* **YOUR ASSIGNMENT**
Only the lines from the first line of the entries through the line with "C1: 470nF (+12V, NET19) -> 470nF (GND, NET19)" belong in the answer, each restated word for word and without pictures.

* **DATASET EXCERPTS**
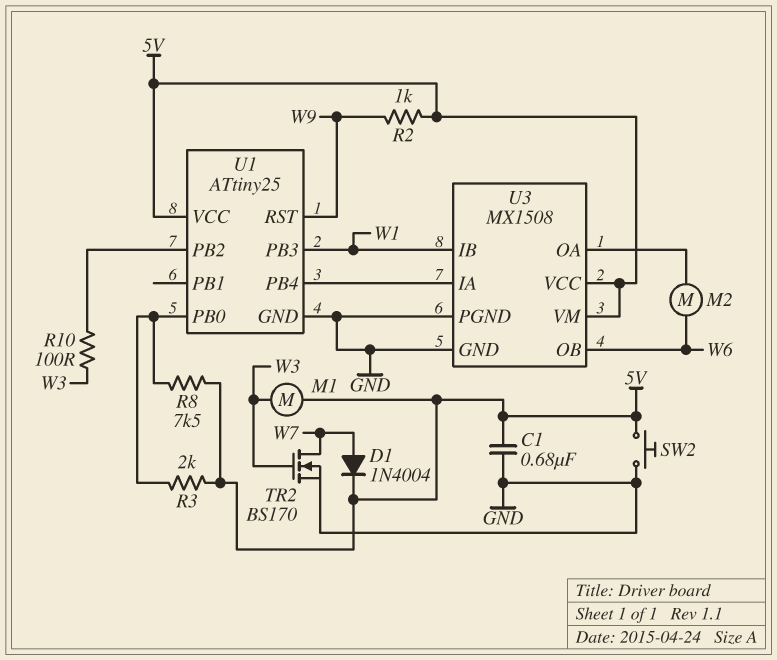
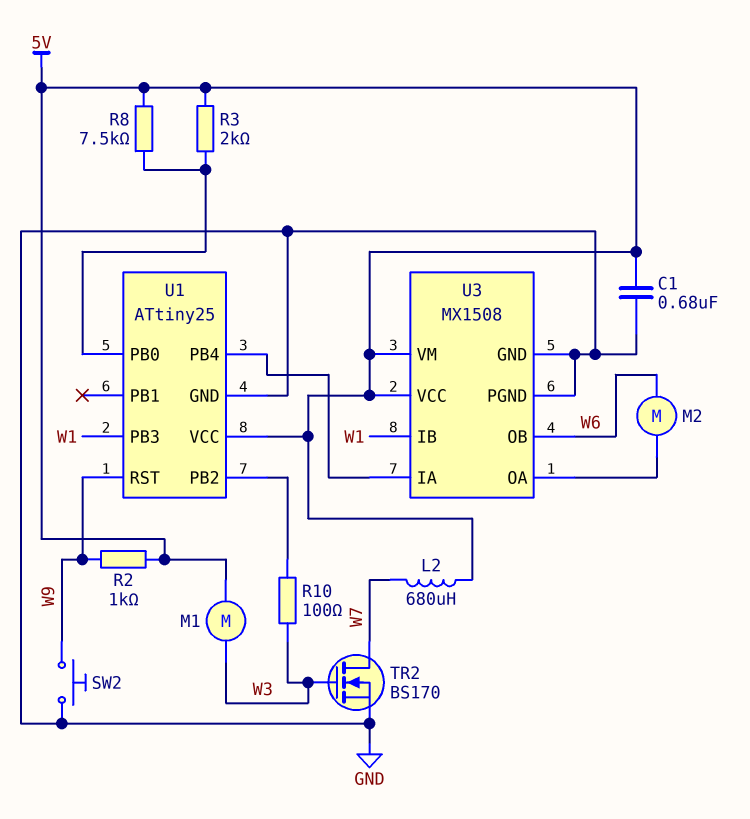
D1: diode 1N4004 (A W7, K 5V) -> none
L2: none -> 680uH (5V, W7)
SW2: button (5V, GND) -> button (GND, W9)

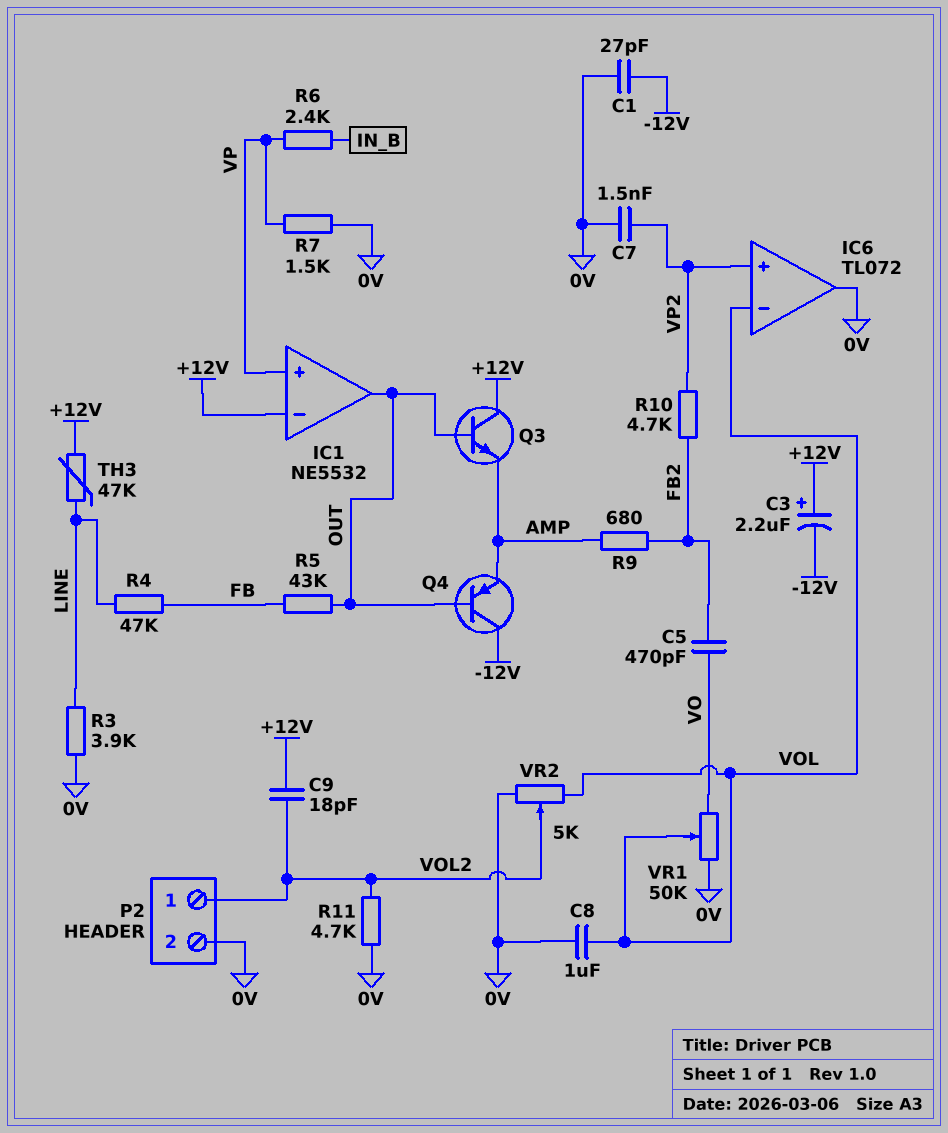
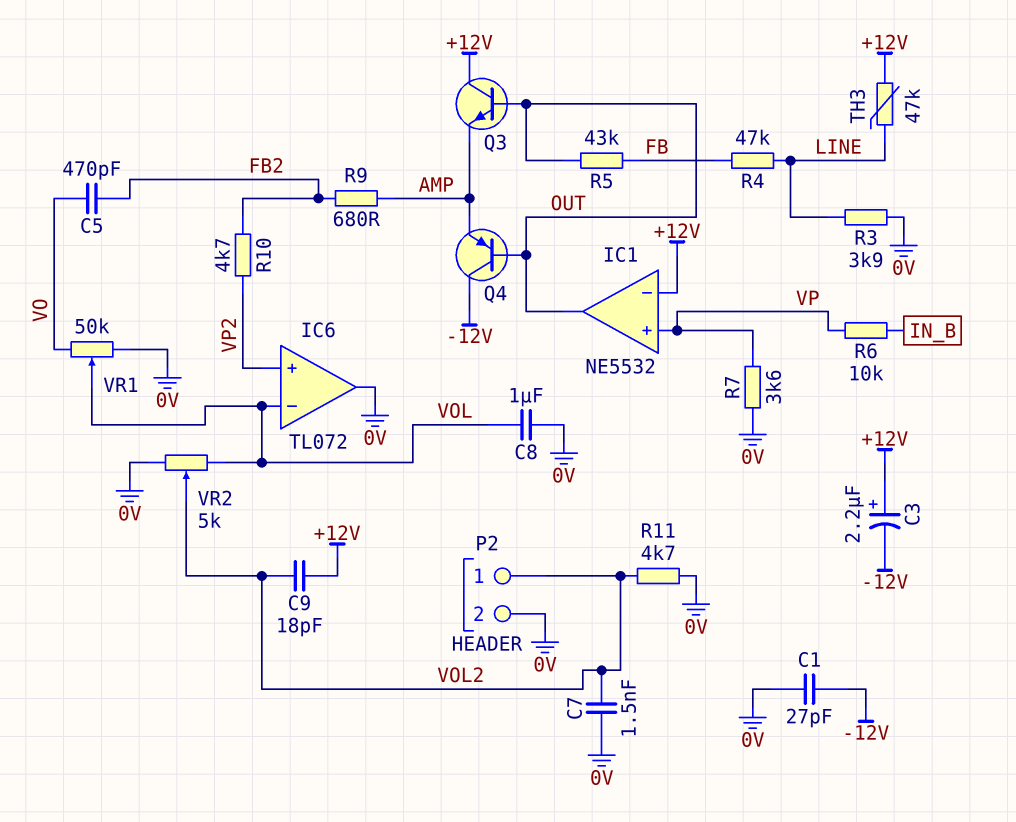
C7: 1.5nF (0V, VP2) -> 1.5nF (0V, VOL2)
R6: 2.4k (IN_B, VP) -> 10k (IN_B, VP)
R7: 1.5k (0V, VP) -> 3.6k (0V, VP)

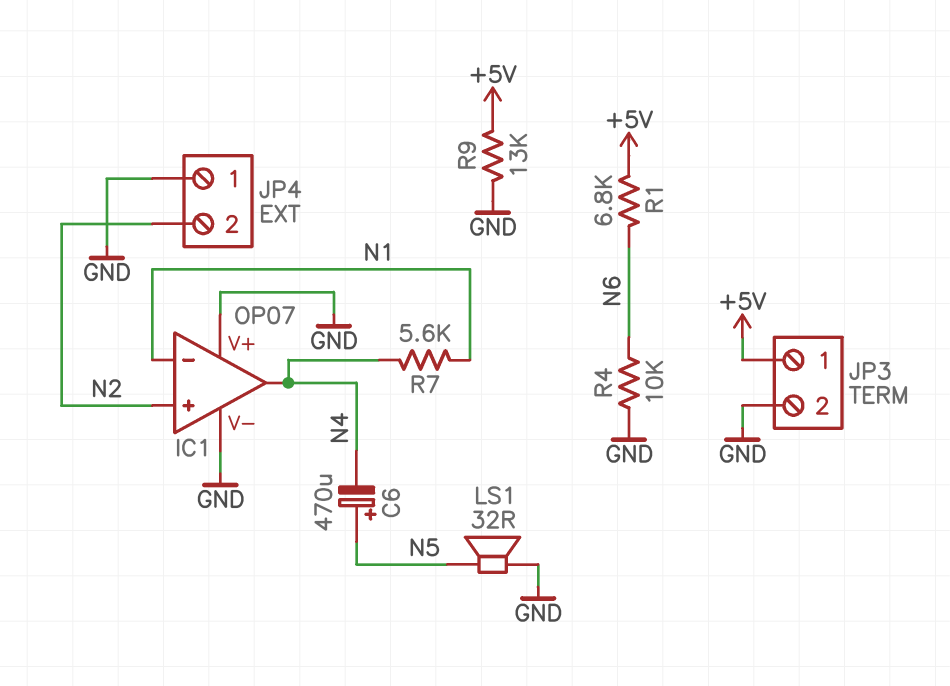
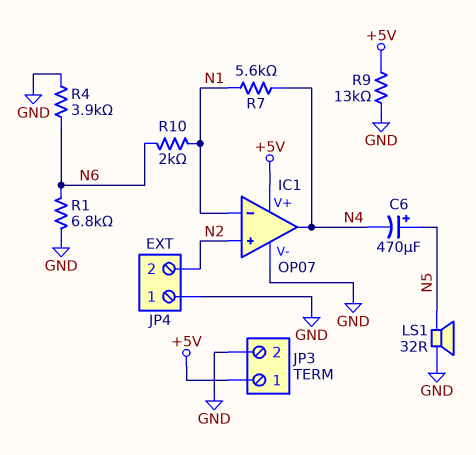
IC1 pin V+: GND -> +5V
R1: 6.8k (+5V, N6) -> 6.8k (GND, N6)
R4: 10k (GND, N6) -> 3.9k (GND, N6)
R10: none -> 2k (N1, N6)

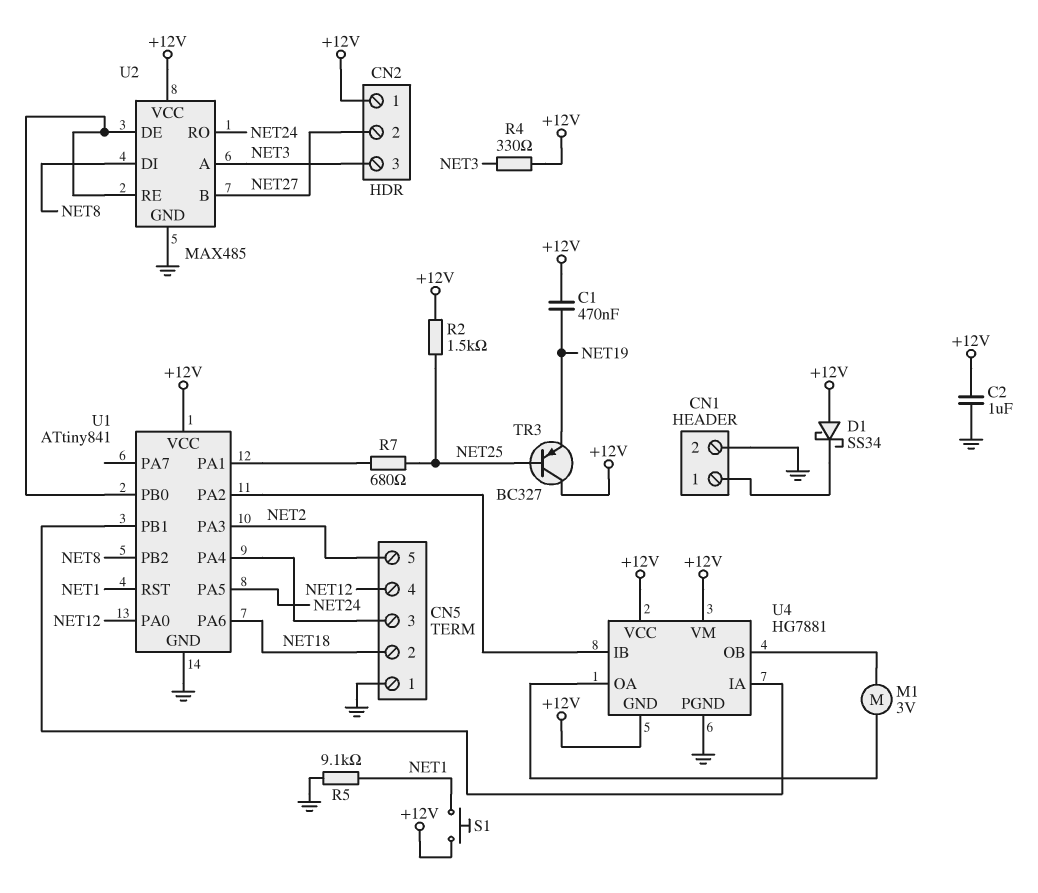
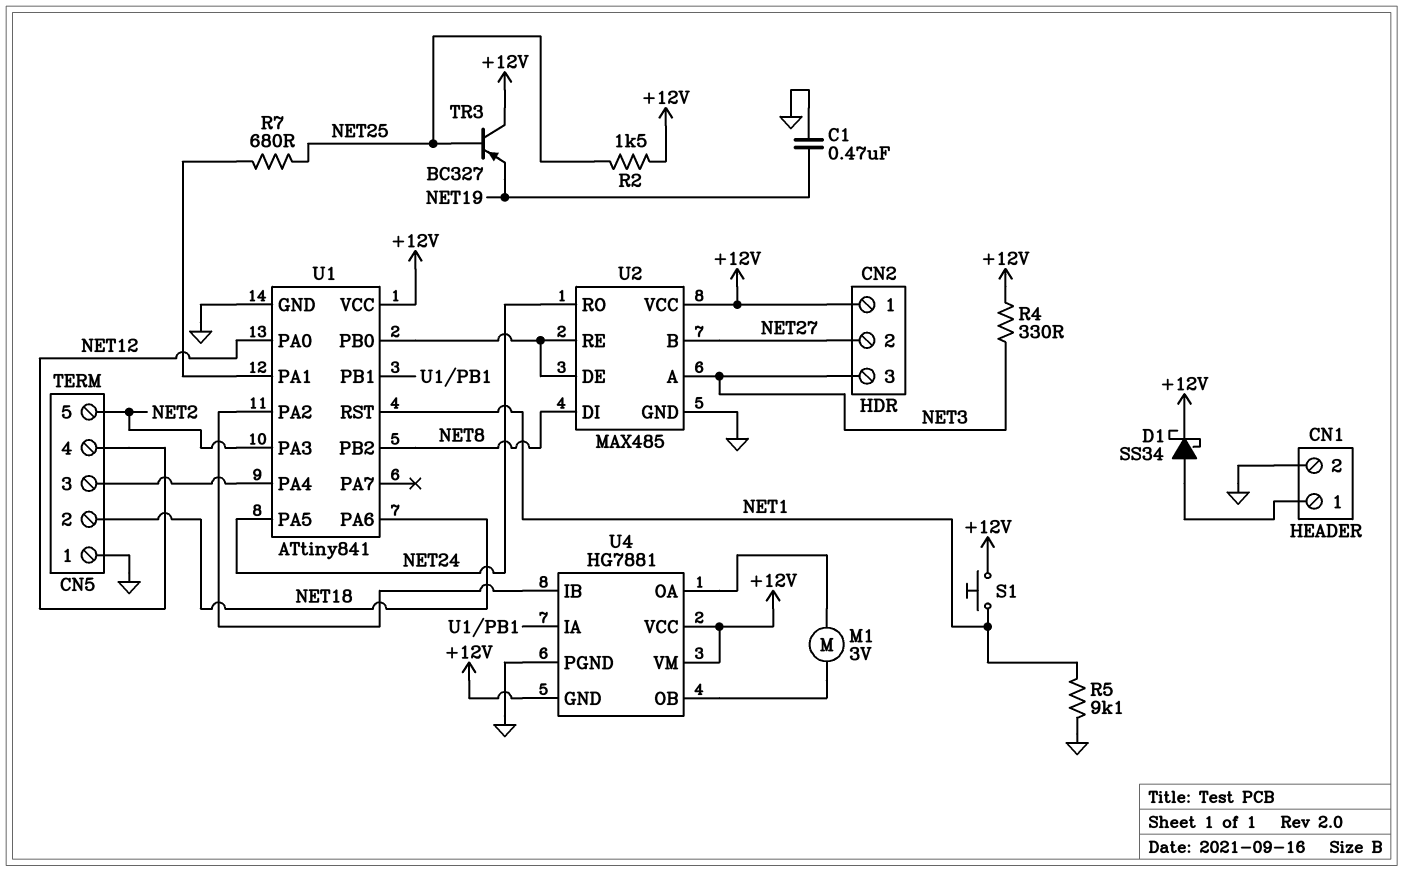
C1: 470nF (+12V, NET19) -> 470nF (GND, NET19)
C2: 1uF (+12V, GND) -> none
D1: schottky SS34 (A +12V, K CN1/1) -> schottky SS34 (A CN1/1, K +12V)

* **ANSWER**
D1: diode 1N4004 (A W7, K 5V) -> none
L2: none -> 680uH (5V, W7)
SW2: button (5V, GND) -> button (GND, W9)

C7: 1.5nF (0V, VP2) -> 1.5nF (0V, VOL2)
R6: 2.4k (IN_B, VP) -> 10k (IN_B, VP)
R7: 1.5k (0V, VP) -> 3.6k (0V, VP)

IC1 pin V+: GND -> +5V
R1: 6.8k (+5V, N6) -> 6.8k (GND, N6)
R4: 10k (GND, N6) -> 3.9k (GND, N6)
R10: none -> 2k (N1, N6)

C1: 470nF (+12V, NET19) -> 470nF (GND, NET19)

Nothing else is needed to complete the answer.